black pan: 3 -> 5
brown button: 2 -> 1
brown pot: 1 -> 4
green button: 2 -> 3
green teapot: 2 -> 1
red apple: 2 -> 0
------------
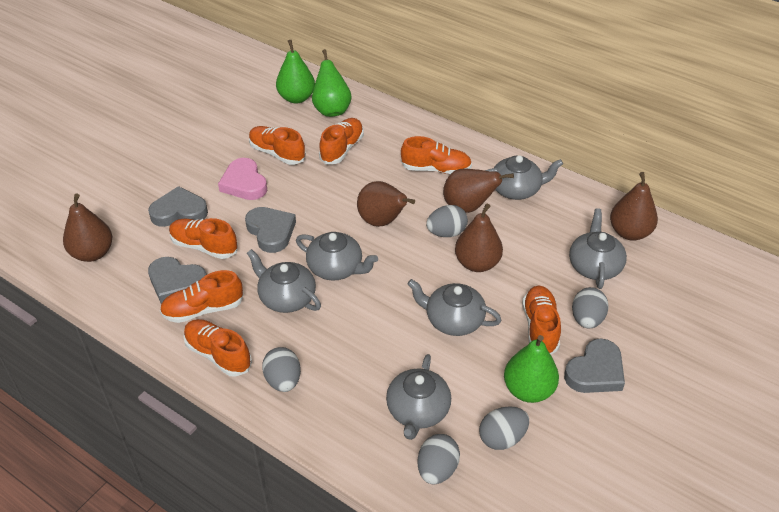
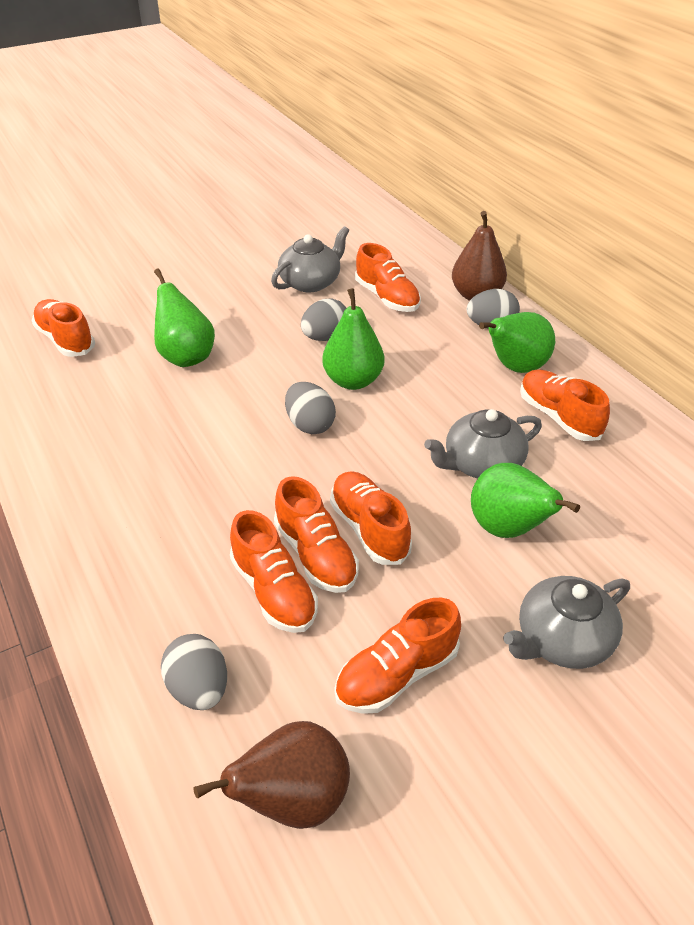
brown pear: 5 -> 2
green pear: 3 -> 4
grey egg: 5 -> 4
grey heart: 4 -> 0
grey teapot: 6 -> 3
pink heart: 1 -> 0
------------
TASK DESCRIPTION: How many of the lines above include the string "green"? Reply with the number by itself.

RESPONSE TO THIS TASK: 3